==== Extracted data

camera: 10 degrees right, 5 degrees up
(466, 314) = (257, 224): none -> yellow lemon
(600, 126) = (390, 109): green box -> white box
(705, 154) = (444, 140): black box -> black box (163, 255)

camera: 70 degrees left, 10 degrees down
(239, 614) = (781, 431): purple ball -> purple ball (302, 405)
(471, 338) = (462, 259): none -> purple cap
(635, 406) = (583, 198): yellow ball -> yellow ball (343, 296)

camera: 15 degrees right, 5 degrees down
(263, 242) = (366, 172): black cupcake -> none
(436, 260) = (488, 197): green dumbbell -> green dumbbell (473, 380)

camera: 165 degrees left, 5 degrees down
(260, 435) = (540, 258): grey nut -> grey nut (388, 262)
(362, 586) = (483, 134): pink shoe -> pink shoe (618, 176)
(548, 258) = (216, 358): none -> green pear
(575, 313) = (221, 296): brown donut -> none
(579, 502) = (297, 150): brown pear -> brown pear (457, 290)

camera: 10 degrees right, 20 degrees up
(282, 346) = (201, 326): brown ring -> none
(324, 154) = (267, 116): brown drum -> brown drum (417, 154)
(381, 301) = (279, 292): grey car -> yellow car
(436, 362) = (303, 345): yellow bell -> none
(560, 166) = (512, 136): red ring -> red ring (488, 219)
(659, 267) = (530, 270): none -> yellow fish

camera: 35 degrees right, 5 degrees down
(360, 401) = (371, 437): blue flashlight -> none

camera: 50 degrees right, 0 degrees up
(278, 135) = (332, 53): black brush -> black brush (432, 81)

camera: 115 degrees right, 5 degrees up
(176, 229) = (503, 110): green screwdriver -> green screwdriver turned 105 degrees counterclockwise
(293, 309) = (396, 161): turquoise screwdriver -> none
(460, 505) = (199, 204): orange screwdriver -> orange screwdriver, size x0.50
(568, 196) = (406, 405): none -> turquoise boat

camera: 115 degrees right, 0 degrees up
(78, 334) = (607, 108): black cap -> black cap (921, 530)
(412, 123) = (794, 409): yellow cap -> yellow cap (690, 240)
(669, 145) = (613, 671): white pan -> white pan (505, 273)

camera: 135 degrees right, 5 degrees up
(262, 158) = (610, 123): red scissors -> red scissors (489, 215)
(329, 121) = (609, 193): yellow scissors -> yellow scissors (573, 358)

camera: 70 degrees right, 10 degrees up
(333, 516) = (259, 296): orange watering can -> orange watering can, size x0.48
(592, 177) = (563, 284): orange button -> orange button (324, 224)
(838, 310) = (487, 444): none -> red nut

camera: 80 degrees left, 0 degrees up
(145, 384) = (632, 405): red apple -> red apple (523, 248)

========

What you will do: Filter the entries and keep only the lines holding "pear".

Written solution:
(548, 258) = (216, 358): none -> green pear
(579, 502) = (297, 150): brown pear -> brown pear (457, 290)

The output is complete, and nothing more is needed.